CHALLENGE:
Please count the lines in the items below that contain the string "autoBeamOff" and reply with only that number.

SUPPLIED INFORMATION:

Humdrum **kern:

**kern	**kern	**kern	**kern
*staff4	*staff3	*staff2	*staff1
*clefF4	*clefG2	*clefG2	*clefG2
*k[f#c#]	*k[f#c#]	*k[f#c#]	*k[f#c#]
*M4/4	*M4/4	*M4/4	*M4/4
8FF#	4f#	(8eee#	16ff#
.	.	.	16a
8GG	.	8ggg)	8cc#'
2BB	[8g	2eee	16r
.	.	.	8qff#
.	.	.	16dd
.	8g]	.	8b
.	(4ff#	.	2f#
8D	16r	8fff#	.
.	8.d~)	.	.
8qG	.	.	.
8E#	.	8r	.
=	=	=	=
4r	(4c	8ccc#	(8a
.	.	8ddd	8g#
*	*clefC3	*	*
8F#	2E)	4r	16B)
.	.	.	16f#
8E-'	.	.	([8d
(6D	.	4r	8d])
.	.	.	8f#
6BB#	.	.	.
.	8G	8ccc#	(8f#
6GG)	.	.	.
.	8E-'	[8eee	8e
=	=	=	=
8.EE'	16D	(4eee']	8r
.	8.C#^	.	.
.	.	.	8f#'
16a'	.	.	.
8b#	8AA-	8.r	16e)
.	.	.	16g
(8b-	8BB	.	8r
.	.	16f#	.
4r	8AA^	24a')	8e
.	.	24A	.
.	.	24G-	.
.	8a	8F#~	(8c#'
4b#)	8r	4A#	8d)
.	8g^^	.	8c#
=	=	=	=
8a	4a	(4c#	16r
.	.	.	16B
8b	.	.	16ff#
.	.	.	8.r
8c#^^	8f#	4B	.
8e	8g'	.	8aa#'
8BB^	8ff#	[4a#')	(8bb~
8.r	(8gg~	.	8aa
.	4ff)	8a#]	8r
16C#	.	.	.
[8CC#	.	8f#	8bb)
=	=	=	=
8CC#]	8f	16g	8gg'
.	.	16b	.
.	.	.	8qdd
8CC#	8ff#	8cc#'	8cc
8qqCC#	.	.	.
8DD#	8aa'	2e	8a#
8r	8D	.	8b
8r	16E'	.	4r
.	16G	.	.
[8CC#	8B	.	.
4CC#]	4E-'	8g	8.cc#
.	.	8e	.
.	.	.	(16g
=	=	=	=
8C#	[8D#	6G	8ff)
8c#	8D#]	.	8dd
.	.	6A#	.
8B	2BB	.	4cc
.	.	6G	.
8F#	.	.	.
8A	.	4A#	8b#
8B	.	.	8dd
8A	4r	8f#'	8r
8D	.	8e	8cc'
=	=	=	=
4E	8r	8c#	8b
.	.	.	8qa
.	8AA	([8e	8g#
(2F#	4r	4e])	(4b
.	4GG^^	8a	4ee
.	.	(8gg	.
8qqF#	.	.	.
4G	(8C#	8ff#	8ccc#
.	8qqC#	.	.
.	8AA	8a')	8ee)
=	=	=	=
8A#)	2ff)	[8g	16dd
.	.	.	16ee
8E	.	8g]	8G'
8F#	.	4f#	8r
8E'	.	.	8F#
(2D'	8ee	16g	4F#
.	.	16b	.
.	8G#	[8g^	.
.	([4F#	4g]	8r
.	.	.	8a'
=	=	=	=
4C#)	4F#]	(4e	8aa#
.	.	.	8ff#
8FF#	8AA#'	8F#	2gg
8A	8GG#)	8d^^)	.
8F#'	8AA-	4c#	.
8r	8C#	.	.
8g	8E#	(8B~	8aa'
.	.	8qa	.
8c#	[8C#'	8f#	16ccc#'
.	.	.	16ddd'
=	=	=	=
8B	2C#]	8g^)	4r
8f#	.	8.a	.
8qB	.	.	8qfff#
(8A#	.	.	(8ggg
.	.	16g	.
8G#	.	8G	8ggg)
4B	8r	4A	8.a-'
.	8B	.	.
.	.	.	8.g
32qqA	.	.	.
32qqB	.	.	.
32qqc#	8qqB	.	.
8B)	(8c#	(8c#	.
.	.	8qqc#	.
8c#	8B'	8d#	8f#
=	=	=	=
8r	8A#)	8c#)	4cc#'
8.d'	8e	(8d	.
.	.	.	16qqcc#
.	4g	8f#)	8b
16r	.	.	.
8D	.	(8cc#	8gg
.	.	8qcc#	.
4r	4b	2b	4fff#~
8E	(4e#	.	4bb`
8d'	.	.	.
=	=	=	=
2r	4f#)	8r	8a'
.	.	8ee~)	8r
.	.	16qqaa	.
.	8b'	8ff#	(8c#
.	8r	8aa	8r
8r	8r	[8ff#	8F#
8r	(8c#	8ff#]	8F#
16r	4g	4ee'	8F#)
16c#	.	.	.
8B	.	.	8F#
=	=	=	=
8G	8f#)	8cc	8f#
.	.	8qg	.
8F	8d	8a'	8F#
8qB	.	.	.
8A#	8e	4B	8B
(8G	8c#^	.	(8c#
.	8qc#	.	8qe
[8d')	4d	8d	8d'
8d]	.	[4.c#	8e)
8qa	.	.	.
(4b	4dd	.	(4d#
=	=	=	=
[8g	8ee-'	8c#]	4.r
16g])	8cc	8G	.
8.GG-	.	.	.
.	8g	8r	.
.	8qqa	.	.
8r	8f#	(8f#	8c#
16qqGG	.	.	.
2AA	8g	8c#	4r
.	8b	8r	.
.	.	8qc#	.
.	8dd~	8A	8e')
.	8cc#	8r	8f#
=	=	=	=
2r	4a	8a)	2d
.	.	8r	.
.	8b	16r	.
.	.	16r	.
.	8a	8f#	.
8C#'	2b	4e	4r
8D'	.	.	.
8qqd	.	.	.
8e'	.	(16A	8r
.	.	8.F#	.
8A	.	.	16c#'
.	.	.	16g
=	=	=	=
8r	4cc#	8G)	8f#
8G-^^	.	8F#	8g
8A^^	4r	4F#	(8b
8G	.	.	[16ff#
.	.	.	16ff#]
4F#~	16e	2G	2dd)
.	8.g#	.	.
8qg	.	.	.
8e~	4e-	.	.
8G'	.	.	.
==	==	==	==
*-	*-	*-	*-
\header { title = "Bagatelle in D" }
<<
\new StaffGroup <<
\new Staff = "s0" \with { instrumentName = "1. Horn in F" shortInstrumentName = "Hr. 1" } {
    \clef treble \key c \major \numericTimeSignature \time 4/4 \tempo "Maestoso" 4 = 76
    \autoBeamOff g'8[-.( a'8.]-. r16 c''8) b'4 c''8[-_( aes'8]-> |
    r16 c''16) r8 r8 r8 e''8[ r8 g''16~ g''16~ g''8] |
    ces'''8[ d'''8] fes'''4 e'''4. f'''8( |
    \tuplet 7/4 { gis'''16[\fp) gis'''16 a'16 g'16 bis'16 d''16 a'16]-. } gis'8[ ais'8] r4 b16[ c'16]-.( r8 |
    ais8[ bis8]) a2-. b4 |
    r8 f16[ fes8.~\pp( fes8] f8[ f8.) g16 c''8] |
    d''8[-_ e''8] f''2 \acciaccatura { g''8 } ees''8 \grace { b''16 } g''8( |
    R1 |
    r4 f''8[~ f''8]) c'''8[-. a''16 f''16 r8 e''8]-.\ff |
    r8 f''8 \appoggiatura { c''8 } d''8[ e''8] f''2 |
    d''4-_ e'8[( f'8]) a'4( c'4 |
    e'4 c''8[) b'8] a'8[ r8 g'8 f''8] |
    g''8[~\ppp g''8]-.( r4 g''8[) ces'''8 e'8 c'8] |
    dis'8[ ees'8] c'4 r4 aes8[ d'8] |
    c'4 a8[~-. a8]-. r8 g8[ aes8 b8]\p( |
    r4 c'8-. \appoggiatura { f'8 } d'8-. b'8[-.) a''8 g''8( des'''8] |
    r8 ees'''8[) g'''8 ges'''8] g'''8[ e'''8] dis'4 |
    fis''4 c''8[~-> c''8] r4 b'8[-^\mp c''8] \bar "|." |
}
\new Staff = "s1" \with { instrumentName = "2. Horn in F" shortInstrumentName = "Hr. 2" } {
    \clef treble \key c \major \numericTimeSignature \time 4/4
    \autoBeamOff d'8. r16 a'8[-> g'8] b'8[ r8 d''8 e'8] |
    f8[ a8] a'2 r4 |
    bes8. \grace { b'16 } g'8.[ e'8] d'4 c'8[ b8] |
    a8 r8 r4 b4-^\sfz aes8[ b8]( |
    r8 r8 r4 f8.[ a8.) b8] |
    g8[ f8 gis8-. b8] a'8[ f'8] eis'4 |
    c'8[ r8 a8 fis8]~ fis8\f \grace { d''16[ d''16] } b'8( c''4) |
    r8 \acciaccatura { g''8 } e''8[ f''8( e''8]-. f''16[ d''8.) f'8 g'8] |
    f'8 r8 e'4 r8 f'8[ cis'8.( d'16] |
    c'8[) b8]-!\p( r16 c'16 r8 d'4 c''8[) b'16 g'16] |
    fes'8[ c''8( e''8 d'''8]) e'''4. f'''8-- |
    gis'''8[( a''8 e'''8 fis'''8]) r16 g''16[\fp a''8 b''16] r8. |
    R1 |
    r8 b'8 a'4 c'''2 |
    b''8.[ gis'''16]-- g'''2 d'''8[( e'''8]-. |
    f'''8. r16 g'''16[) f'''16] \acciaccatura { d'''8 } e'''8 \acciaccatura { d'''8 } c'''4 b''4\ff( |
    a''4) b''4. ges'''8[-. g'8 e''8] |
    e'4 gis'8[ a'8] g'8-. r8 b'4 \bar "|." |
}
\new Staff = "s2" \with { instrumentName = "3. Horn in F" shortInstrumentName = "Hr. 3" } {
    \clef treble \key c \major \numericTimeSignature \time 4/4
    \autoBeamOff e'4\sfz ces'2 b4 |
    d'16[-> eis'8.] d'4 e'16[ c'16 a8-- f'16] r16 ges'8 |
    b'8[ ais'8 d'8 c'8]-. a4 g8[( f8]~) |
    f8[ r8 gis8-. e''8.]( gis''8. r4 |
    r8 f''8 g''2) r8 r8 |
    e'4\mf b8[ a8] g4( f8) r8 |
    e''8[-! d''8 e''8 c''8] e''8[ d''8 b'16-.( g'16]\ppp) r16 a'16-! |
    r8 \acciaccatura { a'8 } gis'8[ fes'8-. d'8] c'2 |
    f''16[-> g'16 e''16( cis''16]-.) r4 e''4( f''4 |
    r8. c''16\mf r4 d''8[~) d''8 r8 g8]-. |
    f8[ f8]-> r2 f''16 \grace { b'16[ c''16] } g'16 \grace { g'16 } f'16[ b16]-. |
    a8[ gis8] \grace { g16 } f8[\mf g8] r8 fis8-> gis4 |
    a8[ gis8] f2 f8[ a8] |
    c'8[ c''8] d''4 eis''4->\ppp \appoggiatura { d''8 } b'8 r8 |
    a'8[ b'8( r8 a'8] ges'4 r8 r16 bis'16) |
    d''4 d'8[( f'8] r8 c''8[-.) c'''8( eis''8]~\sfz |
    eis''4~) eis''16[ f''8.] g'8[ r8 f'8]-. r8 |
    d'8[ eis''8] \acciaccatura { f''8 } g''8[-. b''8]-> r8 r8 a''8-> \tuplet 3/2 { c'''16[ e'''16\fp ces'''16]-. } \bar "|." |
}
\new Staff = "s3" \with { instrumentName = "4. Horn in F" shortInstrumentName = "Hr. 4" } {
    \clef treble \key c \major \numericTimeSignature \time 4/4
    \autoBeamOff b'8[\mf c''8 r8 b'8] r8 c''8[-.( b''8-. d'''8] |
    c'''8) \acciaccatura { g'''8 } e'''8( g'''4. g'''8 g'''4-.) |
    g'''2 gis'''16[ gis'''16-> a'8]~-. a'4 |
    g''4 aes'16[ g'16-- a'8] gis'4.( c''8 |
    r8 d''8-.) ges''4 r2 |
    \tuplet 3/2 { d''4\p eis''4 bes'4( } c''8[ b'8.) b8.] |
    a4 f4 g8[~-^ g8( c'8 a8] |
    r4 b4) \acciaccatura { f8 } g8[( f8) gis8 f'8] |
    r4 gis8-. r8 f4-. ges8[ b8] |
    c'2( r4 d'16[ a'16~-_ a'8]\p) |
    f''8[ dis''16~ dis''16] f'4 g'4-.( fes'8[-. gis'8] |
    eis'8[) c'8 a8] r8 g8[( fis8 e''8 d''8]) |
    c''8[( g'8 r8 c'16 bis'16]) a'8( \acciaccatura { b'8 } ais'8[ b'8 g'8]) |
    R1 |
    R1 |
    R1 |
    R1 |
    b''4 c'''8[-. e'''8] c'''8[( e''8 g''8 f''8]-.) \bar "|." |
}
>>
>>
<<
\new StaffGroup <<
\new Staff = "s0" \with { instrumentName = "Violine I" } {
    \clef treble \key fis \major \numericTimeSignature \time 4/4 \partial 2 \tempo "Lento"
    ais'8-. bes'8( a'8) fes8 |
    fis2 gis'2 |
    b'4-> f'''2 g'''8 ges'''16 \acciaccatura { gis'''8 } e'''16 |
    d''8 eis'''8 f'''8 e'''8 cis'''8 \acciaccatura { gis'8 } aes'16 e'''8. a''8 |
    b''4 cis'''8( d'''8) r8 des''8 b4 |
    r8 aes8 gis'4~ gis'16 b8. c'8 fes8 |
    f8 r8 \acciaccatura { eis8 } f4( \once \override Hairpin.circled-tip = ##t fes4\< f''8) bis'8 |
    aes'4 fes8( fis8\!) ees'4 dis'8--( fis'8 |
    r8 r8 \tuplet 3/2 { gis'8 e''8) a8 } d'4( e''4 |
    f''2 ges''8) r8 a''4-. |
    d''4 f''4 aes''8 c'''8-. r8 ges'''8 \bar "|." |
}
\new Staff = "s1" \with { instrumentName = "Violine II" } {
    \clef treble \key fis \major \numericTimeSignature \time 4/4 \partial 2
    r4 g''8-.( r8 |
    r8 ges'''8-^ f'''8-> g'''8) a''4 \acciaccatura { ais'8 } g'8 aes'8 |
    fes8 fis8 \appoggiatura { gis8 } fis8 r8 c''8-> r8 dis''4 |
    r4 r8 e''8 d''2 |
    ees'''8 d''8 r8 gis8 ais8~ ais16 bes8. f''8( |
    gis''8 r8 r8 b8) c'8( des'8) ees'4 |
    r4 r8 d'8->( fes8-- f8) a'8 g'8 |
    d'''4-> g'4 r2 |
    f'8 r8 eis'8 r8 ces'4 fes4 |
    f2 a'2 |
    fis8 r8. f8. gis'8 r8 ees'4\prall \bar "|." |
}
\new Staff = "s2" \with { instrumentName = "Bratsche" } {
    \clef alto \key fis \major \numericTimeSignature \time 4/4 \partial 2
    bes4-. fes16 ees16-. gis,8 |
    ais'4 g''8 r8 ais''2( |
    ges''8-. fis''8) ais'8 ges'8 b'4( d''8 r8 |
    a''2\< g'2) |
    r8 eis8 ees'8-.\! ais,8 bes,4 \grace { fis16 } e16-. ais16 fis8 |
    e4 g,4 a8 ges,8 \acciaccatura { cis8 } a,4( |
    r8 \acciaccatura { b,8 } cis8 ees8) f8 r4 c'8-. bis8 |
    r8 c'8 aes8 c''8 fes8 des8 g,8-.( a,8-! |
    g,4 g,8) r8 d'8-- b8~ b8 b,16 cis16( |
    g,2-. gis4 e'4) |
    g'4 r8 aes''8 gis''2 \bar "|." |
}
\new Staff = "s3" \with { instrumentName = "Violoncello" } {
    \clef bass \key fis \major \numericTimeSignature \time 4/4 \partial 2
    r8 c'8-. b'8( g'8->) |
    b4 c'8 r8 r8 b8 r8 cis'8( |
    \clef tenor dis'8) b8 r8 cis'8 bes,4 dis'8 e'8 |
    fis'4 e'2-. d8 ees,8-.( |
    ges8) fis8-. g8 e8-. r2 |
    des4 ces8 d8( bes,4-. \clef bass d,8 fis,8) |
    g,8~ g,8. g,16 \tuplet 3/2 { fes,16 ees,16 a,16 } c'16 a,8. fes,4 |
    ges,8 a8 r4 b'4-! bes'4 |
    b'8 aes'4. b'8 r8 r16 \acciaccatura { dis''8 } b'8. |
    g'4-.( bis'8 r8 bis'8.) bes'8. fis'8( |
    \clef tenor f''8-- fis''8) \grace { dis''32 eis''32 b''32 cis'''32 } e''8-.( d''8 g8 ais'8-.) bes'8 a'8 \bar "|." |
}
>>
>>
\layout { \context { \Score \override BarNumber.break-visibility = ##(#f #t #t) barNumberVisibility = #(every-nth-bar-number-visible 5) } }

PROBLEM SOLUTION:
4